→ **What is being asked**: From start to end, write out the following data exactly, apart from its images.

Extracted data entries:

╔══

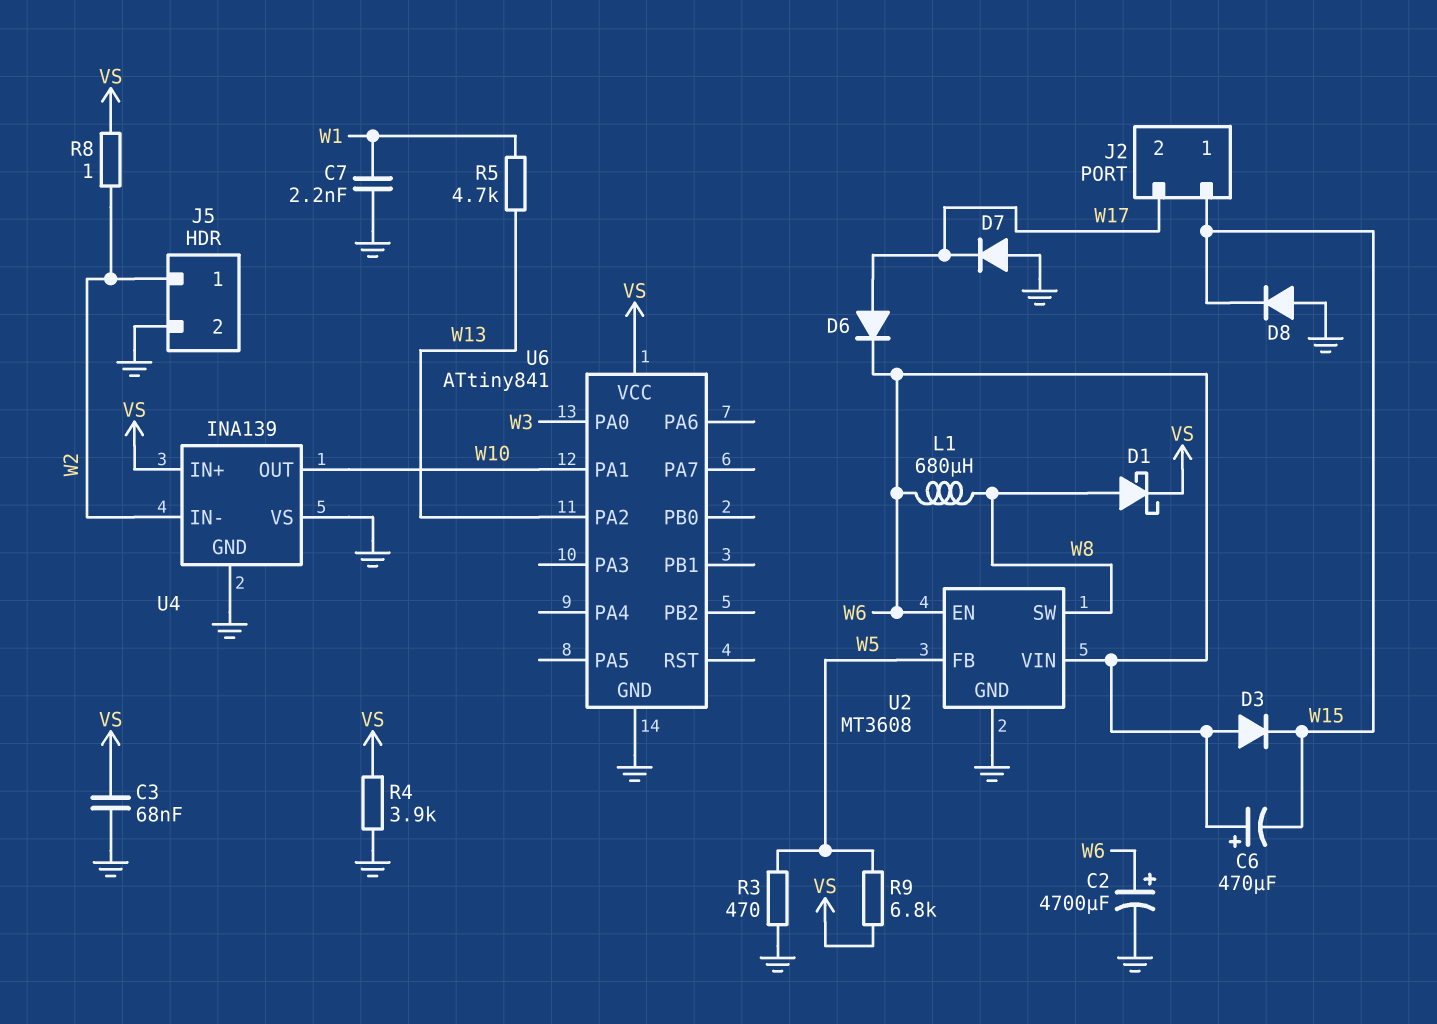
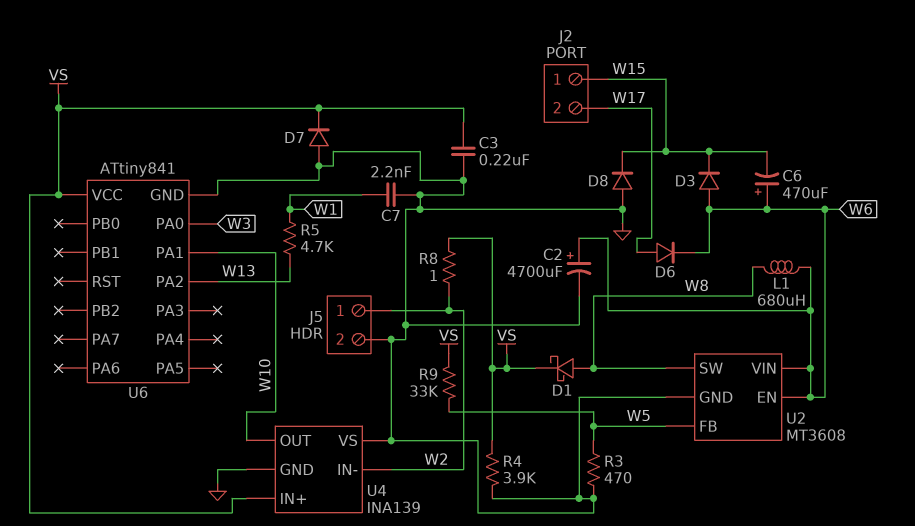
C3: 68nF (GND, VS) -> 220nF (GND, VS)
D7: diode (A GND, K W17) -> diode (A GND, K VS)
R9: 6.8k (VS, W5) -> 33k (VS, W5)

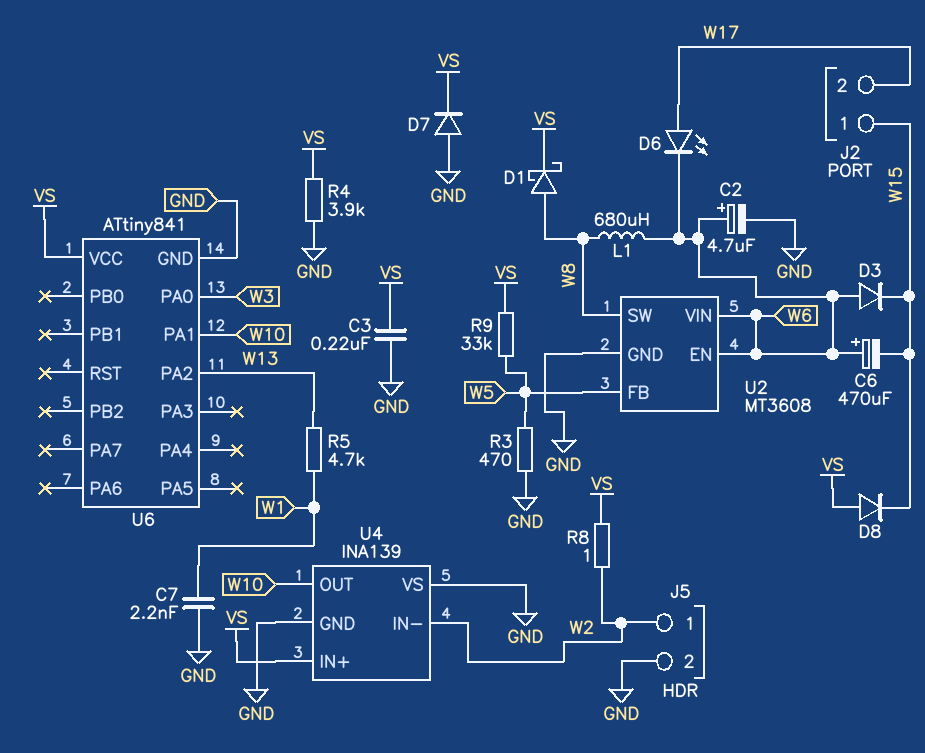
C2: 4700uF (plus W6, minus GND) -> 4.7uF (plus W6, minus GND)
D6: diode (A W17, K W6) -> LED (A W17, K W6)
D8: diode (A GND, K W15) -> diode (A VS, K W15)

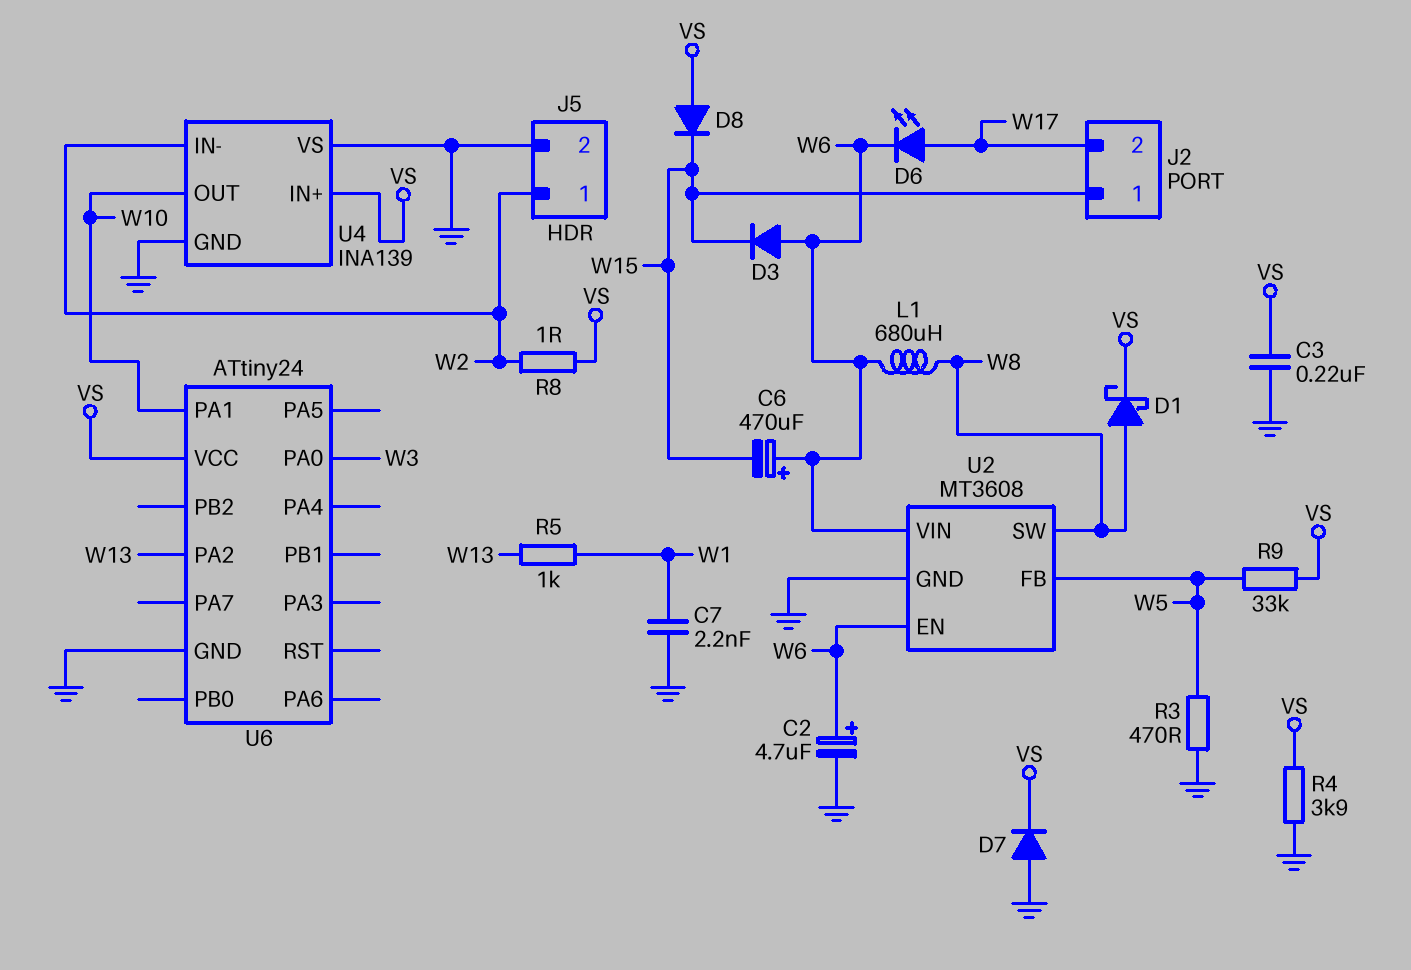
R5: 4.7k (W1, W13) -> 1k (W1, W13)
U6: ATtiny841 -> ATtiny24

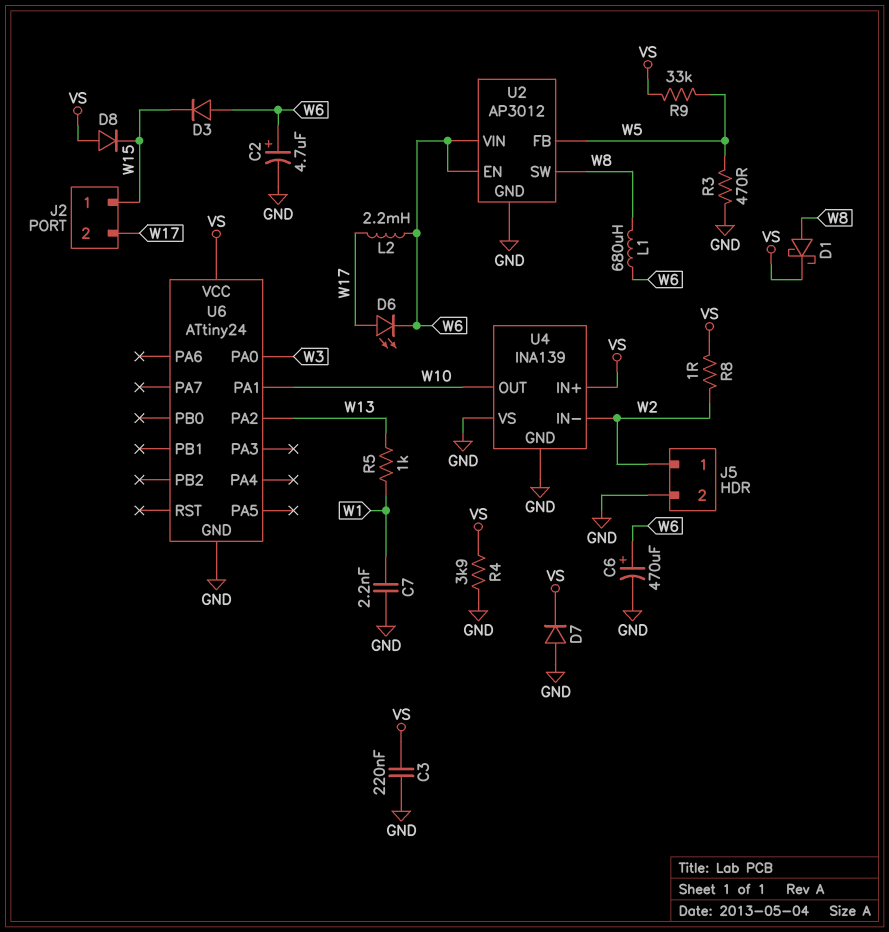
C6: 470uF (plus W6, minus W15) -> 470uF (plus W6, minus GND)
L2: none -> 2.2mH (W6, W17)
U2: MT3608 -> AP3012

╚══

→ **Solved problem**:
C3: 68nF (GND, VS) -> 220nF (GND, VS)
D7: diode (A GND, K W17) -> diode (A GND, K VS)
R9: 6.8k (VS, W5) -> 33k (VS, W5)

C2: 4700uF (plus W6, minus GND) -> 4.7uF (plus W6, minus GND)
D6: diode (A W17, K W6) -> LED (A W17, K W6)
D8: diode (A GND, K W15) -> diode (A VS, K W15)

R5: 4.7k (W1, W13) -> 1k (W1, W13)
U6: ATtiny841 -> ATtiny24

C6: 470uF (plus W6, minus W15) -> 470uF (plus W6, minus GND)
L2: none -> 2.2mH (W6, W17)
U2: MT3608 -> AP3012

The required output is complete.